(Data items)
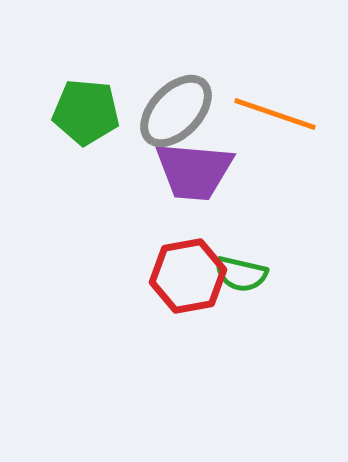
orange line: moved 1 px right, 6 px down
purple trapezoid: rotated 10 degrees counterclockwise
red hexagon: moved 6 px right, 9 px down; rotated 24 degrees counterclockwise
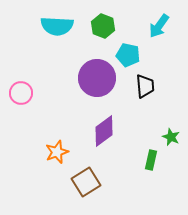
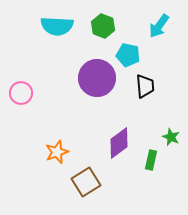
purple diamond: moved 15 px right, 12 px down
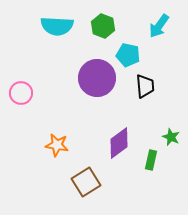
orange star: moved 7 px up; rotated 30 degrees clockwise
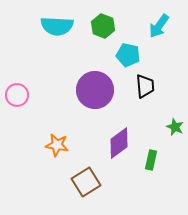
purple circle: moved 2 px left, 12 px down
pink circle: moved 4 px left, 2 px down
green star: moved 4 px right, 10 px up
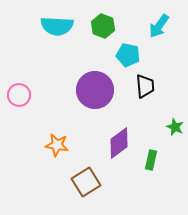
pink circle: moved 2 px right
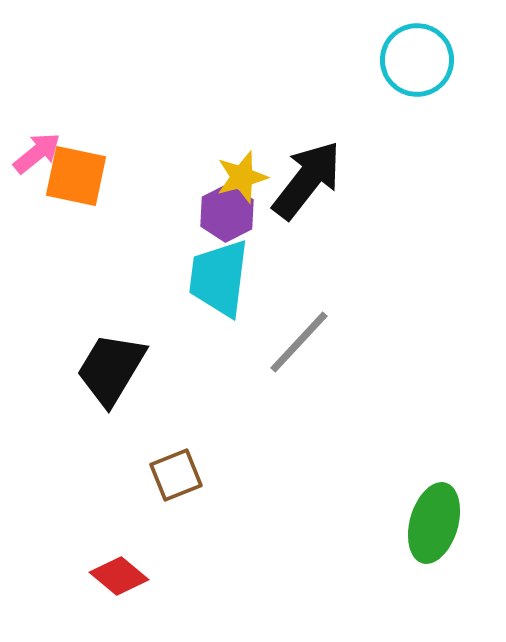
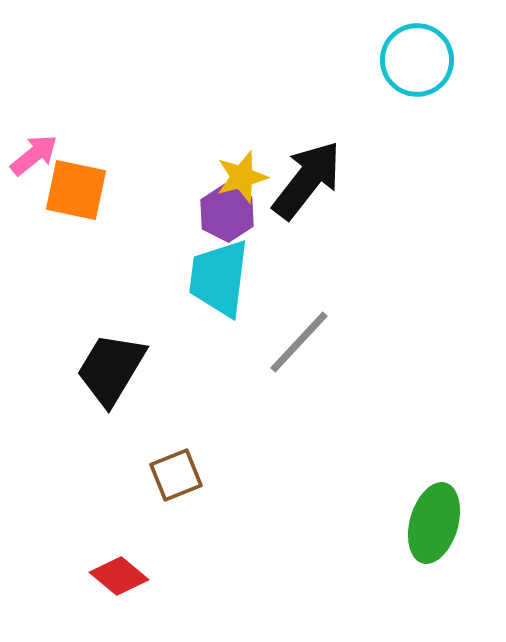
pink arrow: moved 3 px left, 2 px down
orange square: moved 14 px down
purple hexagon: rotated 6 degrees counterclockwise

▸ **OBJECTIVE**: Copy every line of the items above word for word, and leave the pictures out of your answer.

▸ **THE RESULT**:
orange line: moved 1 px right, 6 px down
purple trapezoid: rotated 10 degrees counterclockwise
red hexagon: moved 6 px right, 9 px down; rotated 24 degrees counterclockwise
purple diamond: moved 15 px right, 12 px down
orange star: moved 7 px up; rotated 30 degrees clockwise
purple circle: moved 2 px left, 12 px down
pink circle: moved 4 px left, 2 px down
green star: moved 4 px right, 10 px up
pink circle: moved 2 px right
pink arrow: moved 3 px left, 2 px down
orange square: moved 14 px down
purple hexagon: rotated 6 degrees counterclockwise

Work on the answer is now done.